Given information:
Content starts
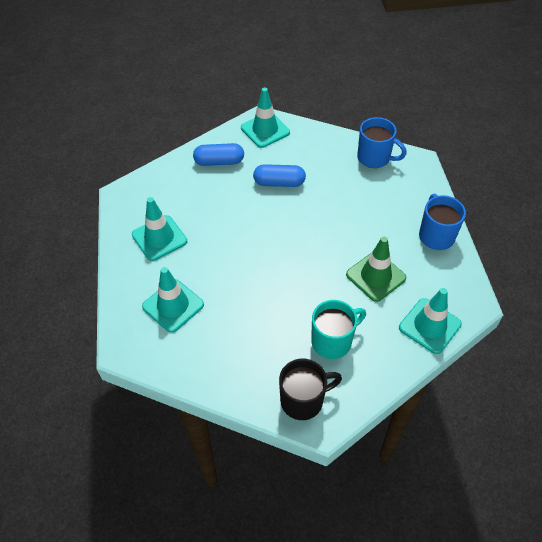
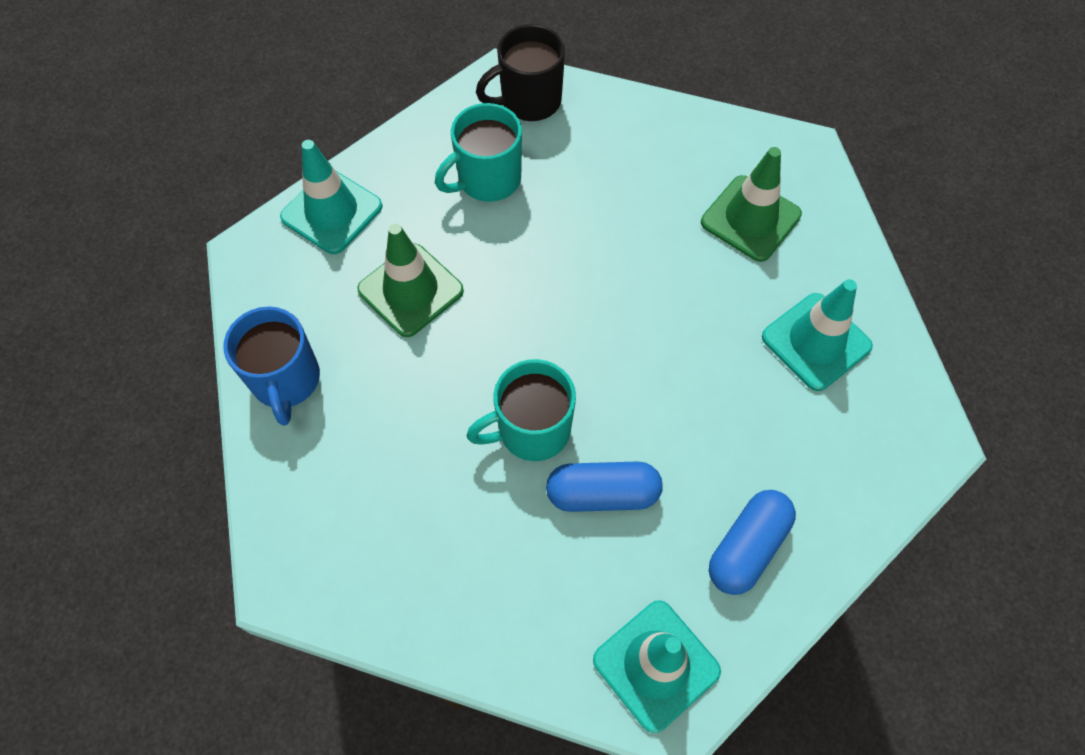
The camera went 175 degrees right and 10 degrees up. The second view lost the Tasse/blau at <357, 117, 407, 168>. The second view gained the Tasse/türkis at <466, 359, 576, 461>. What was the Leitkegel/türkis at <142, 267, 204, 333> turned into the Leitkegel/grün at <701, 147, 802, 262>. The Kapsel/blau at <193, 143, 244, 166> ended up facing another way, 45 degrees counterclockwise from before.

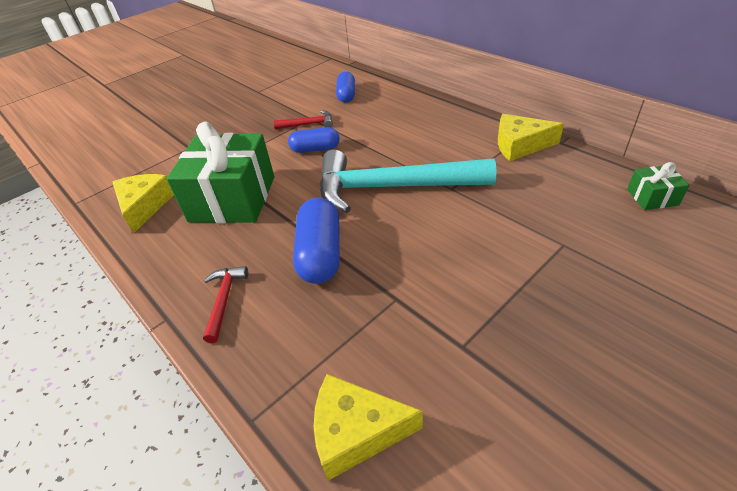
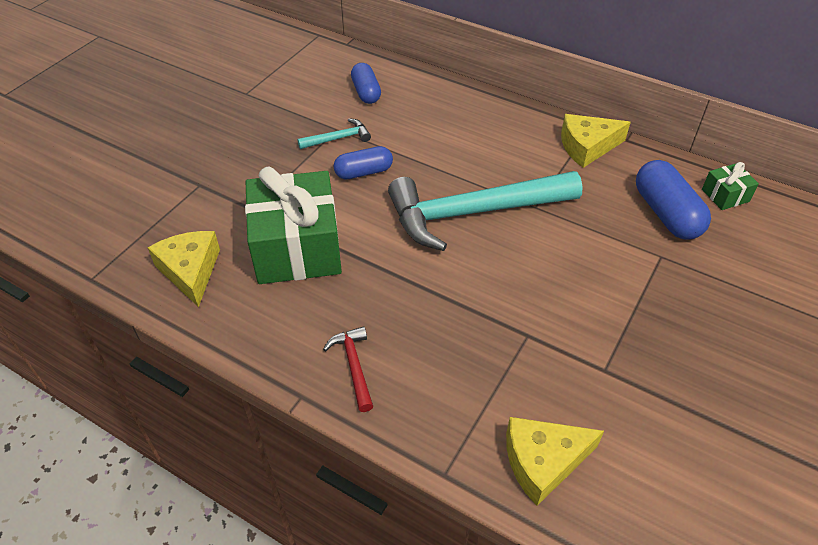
The camera went 20 degrees left and 5 degrees up. The Kapsel/blau ended up elsewhere, having gone from <293, 198, 340, 284> to <636, 160, 711, 239>. What was the Hammer/rot at <274, 110, 333, 130> turned into the Hammer/türkis at <297, 118, 371, 149>.

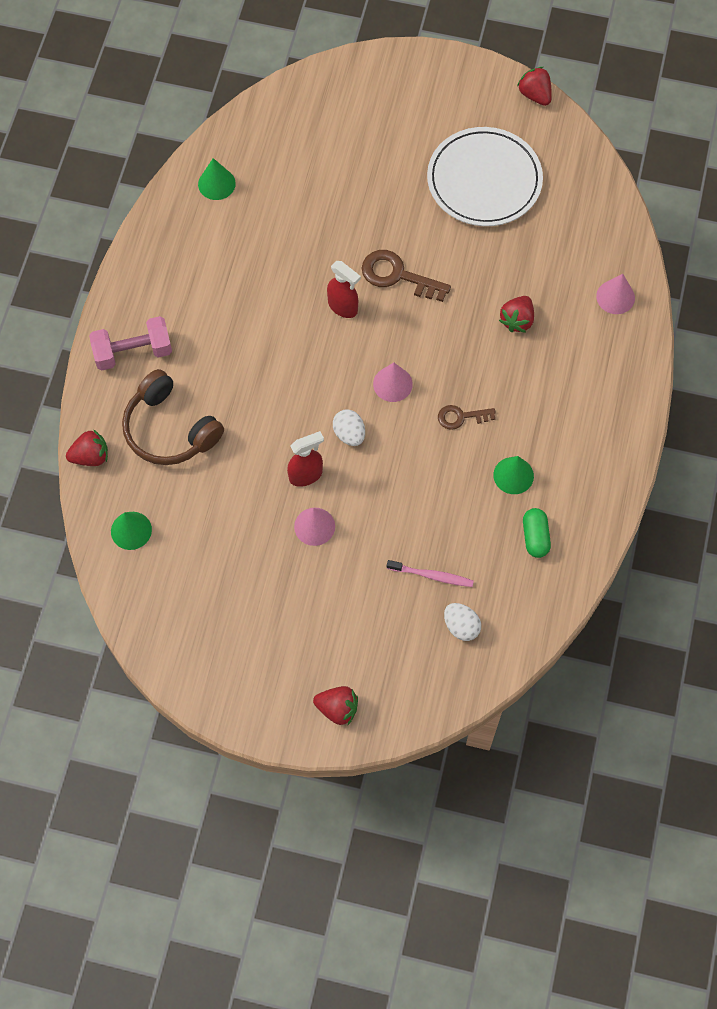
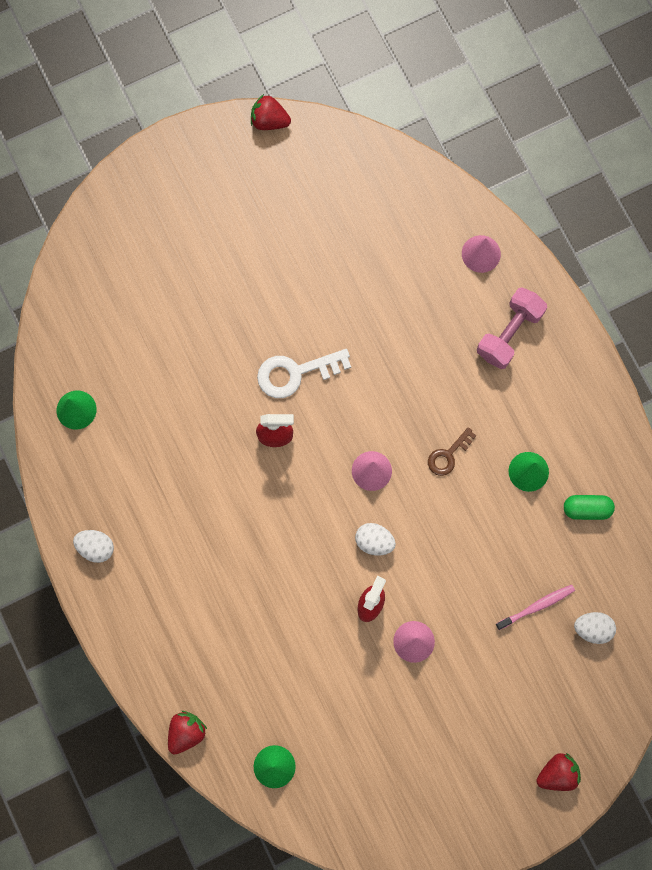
The camera went 40 degrees left and 10 degrees up. The second view lost the Kopfhörer/braun at <122, 369, 224, 465>. The second view lost the Teller/weiß at <427, 127, 543, 226>. The second view lost the Erdbeere/rot at <499, 296, 534, 333>. The second view gained the Ei/weiß at <73, 530, 114, 563>. The Hantel/rosa ended up elsewhere, having gone from <89, 316, 172, 371> to <477, 287, 547, 369>. What was the Schlüssel/braun at <362, 250, 451, 302> turned into the Schlüssel/weiß at <257, 349, 351, 398>. The Kapsel/grün at <523, 508, 551, 558> ended up facing another way, 45 degrees counterclockwise from before.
Content ends
Directions: Every line above has to be output exactly; the pictures must be dropped.

Written answer:
The camera went 175 degrees right and 10 degrees up. The second view lost the Tasse/blau at <357, 117, 407, 168>. The second view gained the Tasse/türkis at <466, 359, 576, 461>. What was the Leitkegel/türkis at <142, 267, 204, 333> turned into the Leitkegel/grün at <701, 147, 802, 262>. The Kapsel/blau at <193, 143, 244, 166> ended up facing another way, 45 degrees counterclockwise from before.

The camera went 20 degrees left and 5 degrees up. The Kapsel/blau ended up elsewhere, having gone from <293, 198, 340, 284> to <636, 160, 711, 239>. What was the Hammer/rot at <274, 110, 333, 130> turned into the Hammer/türkis at <297, 118, 371, 149>.

The camera went 40 degrees left and 10 degrees up. The second view lost the Kopfhörer/braun at <122, 369, 224, 465>. The second view lost the Teller/weiß at <427, 127, 543, 226>. The second view lost the Erdbeere/rot at <499, 296, 534, 333>. The second view gained the Ei/weiß at <73, 530, 114, 563>. The Hantel/rosa ended up elsewhere, having gone from <89, 316, 172, 371> to <477, 287, 547, 369>. What was the Schlüssel/braun at <362, 250, 451, 302> turned into the Schlüssel/weiß at <257, 349, 351, 398>. The Kapsel/grün at <523, 508, 551, 558> ended up facing another way, 45 degrees counterclockwise from before.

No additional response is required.